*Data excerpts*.
________________________

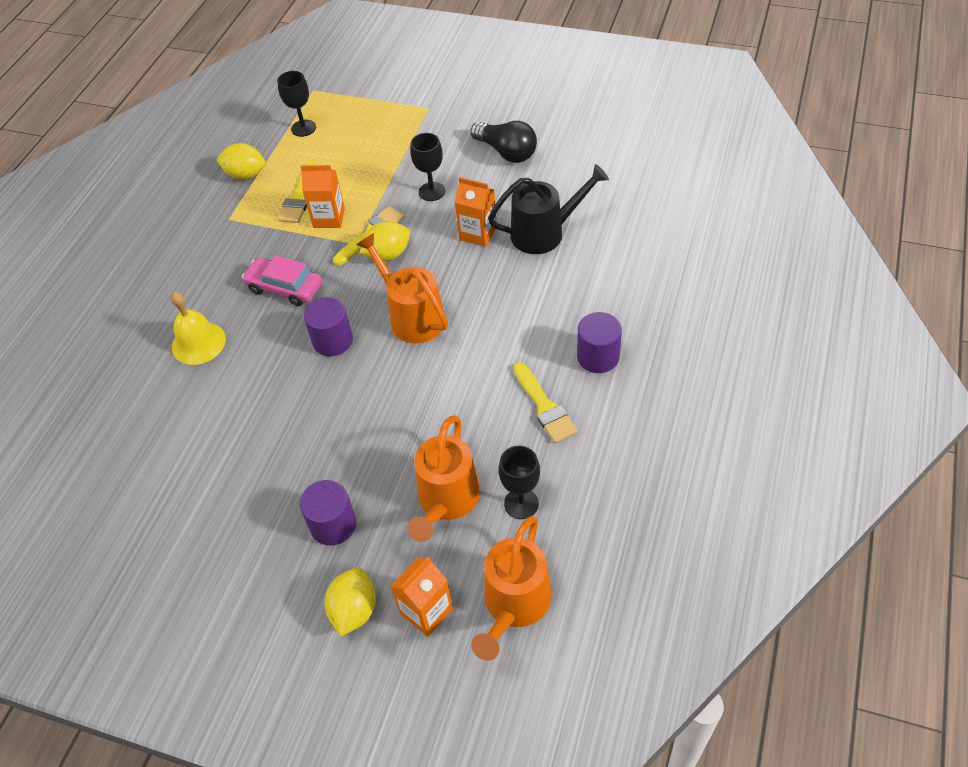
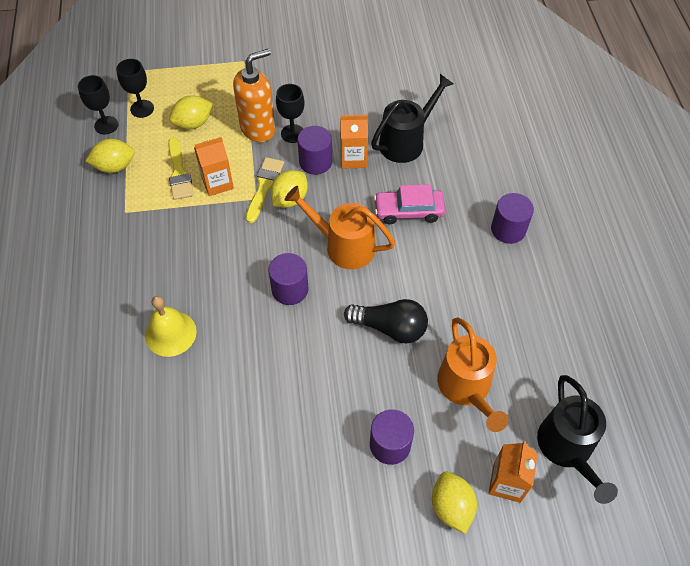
camera: 30 degrees left, 5 degrees up
pink car [242,255,322,306] -> pink car moved to [374,184,445,224]
black light bulb [470,121,537,163] -> black light bulb moved to [344,299,428,343]
orange watering can [471,516,552,661] -> black watering can [537,375,618,504]
black goblet [499,446,540,519] -> black goblet moved to [78,75,118,134]
yellow brush [513,362,578,443] -> none
none -> yellow lemon [169,96,213,129]
none -> orange soap dispenser [233,49,275,142]
none -> purple cylinder [297,126,332,175]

________________________

*Task prompt*. What's needed is an exact copy of every entry, free of pictures.

*Solution*.
camera: 30 degrees left, 5 degrees up
pink car [242,255,322,306] -> pink car moved to [374,184,445,224]
black light bulb [470,121,537,163] -> black light bulb moved to [344,299,428,343]
orange watering can [471,516,552,661] -> black watering can [537,375,618,504]
black goblet [499,446,540,519] -> black goblet moved to [78,75,118,134]
yellow brush [513,362,578,443] -> none
none -> yellow lemon [169,96,213,129]
none -> orange soap dispenser [233,49,275,142]
none -> purple cylinder [297,126,332,175]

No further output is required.